BEGIN

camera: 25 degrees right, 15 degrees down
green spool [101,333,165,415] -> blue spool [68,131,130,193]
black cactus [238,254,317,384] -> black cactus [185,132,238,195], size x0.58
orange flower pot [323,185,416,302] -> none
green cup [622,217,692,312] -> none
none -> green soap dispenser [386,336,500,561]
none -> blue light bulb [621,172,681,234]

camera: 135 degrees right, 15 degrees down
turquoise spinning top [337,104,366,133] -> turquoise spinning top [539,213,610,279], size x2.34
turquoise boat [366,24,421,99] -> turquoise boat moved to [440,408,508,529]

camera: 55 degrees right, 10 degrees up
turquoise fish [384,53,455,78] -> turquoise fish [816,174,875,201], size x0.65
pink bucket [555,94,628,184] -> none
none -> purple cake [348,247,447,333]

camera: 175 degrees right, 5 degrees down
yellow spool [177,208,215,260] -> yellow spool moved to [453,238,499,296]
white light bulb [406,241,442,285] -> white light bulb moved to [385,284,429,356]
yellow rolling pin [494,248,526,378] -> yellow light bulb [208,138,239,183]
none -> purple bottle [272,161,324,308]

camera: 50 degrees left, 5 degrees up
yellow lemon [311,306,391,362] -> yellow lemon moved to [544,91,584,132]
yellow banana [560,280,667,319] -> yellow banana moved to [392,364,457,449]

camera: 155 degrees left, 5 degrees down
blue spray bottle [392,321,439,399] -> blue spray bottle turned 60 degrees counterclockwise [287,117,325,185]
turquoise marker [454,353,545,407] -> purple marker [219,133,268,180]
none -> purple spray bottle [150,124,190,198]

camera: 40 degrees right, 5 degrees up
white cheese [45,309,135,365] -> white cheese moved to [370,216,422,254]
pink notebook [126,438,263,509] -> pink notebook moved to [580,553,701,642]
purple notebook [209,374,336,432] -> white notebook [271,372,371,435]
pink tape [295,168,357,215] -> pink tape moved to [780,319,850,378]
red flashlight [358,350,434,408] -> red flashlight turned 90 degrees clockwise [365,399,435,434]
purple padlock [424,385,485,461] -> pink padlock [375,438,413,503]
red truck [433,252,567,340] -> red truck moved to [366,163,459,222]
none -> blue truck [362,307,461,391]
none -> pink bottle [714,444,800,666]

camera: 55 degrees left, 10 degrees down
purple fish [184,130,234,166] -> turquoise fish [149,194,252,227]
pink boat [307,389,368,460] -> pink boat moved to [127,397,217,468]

END

Verbatim reproduction of the entries is required.

camera: 25 degrees right, 15 degrees down
green spool [101,333,165,415] -> blue spool [68,131,130,193]
black cactus [238,254,317,384] -> black cactus [185,132,238,195], size x0.58
orange flower pot [323,185,416,302] -> none
green cup [622,217,692,312] -> none
none -> green soap dispenser [386,336,500,561]
none -> blue light bulb [621,172,681,234]

camera: 135 degrees right, 15 degrees down
turquoise spinning top [337,104,366,133] -> turquoise spinning top [539,213,610,279], size x2.34
turquoise boat [366,24,421,99] -> turquoise boat moved to [440,408,508,529]

camera: 55 degrees right, 10 degrees up
turquoise fish [384,53,455,78] -> turquoise fish [816,174,875,201], size x0.65
pink bucket [555,94,628,184] -> none
none -> purple cake [348,247,447,333]

camera: 175 degrees right, 5 degrees down
yellow spool [177,208,215,260] -> yellow spool moved to [453,238,499,296]
white light bulb [406,241,442,285] -> white light bulb moved to [385,284,429,356]
yellow rolling pin [494,248,526,378] -> yellow light bulb [208,138,239,183]
none -> purple bottle [272,161,324,308]

camera: 50 degrees left, 5 degrees up
yellow lemon [311,306,391,362] -> yellow lemon moved to [544,91,584,132]
yellow banana [560,280,667,319] -> yellow banana moved to [392,364,457,449]

camera: 155 degrees left, 5 degrees down
blue spray bottle [392,321,439,399] -> blue spray bottle turned 60 degrees counterclockwise [287,117,325,185]
turquoise marker [454,353,545,407] -> purple marker [219,133,268,180]
none -> purple spray bottle [150,124,190,198]

camera: 40 degrees right, 5 degrees up
white cheese [45,309,135,365] -> white cheese moved to [370,216,422,254]
pink notebook [126,438,263,509] -> pink notebook moved to [580,553,701,642]
purple notebook [209,374,336,432] -> white notebook [271,372,371,435]
pink tape [295,168,357,215] -> pink tape moved to [780,319,850,378]
red flashlight [358,350,434,408] -> red flashlight turned 90 degrees clockwise [365,399,435,434]
purple padlock [424,385,485,461] -> pink padlock [375,438,413,503]
red truck [433,252,567,340] -> red truck moved to [366,163,459,222]
none -> blue truck [362,307,461,391]
none -> pink bottle [714,444,800,666]

camera: 55 degrees left, 10 degrees down
purple fish [184,130,234,166] -> turquoise fish [149,194,252,227]
pink boat [307,389,368,460] -> pink boat moved to [127,397,217,468]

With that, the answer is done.